> _Goal of the exercise_: Nothing but the pictures is dropped; write out all the remaining data below exactly.
─── Excerpted data
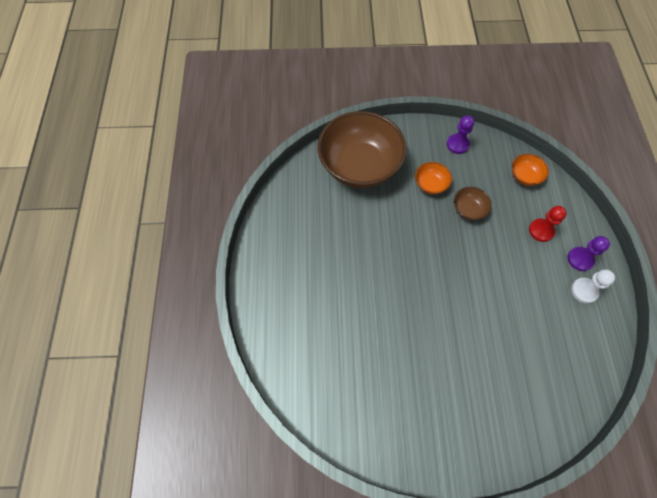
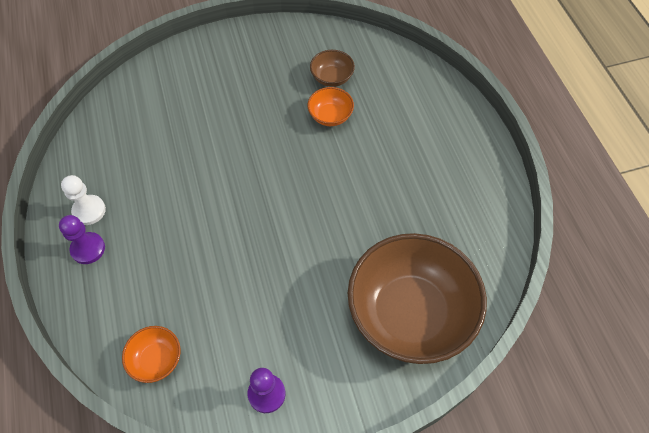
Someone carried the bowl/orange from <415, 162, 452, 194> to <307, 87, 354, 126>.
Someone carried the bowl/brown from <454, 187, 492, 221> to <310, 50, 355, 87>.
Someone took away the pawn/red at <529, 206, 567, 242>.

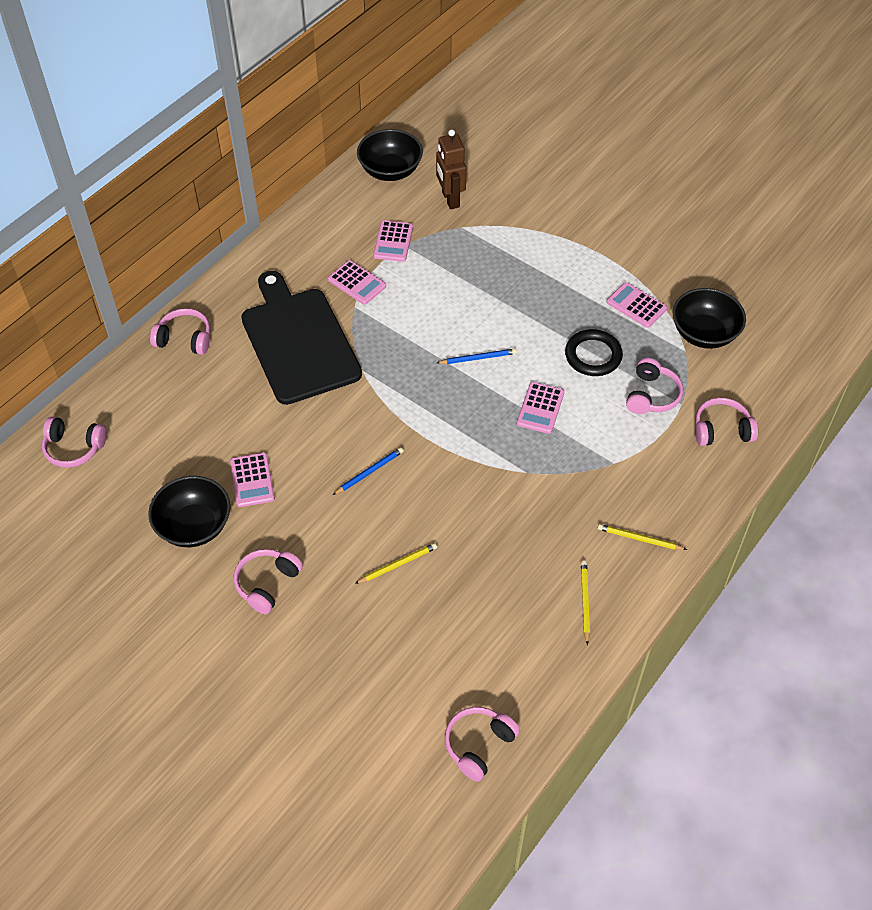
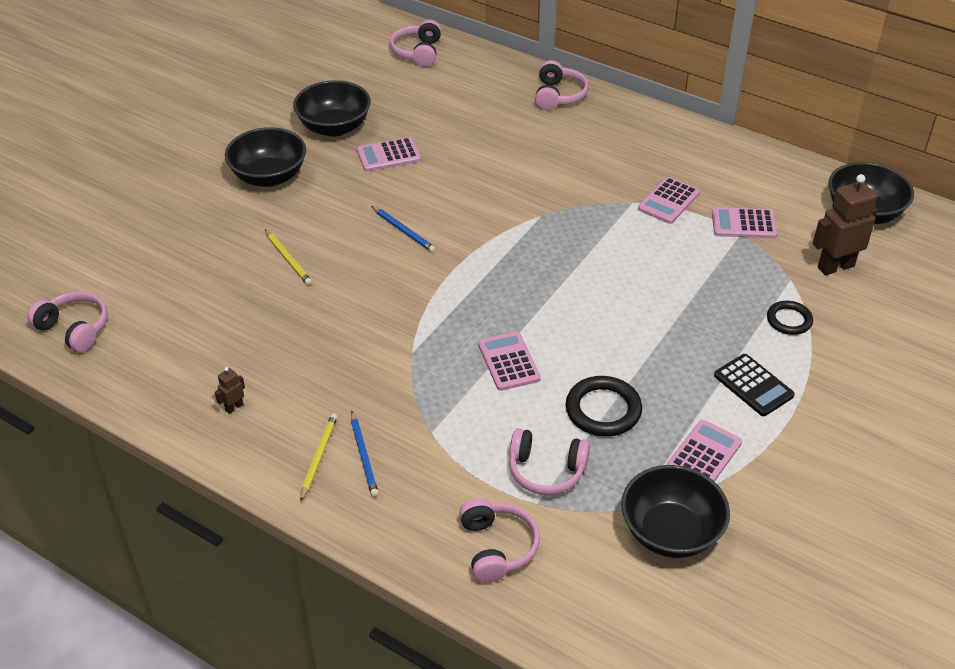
Someone swapped the pencil/yellow at <581, 561, 590, 645> for the robot/brown at <215, 367, 245, 414>.
Someone swapped the headphones/pink at <234, 549, 303, 614> for the bowl/black at <225, 127, 306, 187>.
Someone carried the pencil/blue from <437, 349, 517, 364> to <351, 411, 379, 497>.
Someone rotated the calculator/pink at <517, 382, 565, 434> by 60 degrees clockwise.
Someone put down the calculator/black at <714, 354, 795, 416>.
Someone put down the ring/black at <767, 301, 813, 335>.
Someone took away the cutting board/black at <241, 271, 362, 405>.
──────
> _Solution_:
Someone carried the bowl/orange from <415, 162, 452, 194> to <307, 87, 354, 126>.
Someone carried the bowl/brown from <454, 187, 492, 221> to <310, 50, 355, 87>.
Someone took away the pawn/red at <529, 206, 567, 242>.

Someone swapped the pencil/yellow at <581, 561, 590, 645> for the robot/brown at <215, 367, 245, 414>.
Someone swapped the headphones/pink at <234, 549, 303, 614> for the bowl/black at <225, 127, 306, 187>.
Someone carried the pencil/blue from <437, 349, 517, 364> to <351, 411, 379, 497>.
Someone rotated the calculator/pink at <517, 382, 565, 434> by 60 degrees clockwise.
Someone put down the calculator/black at <714, 354, 795, 416>.
Someone put down the ring/black at <767, 301, 813, 335>.
Someone took away the cutting board/black at <241, 271, 362, 405>.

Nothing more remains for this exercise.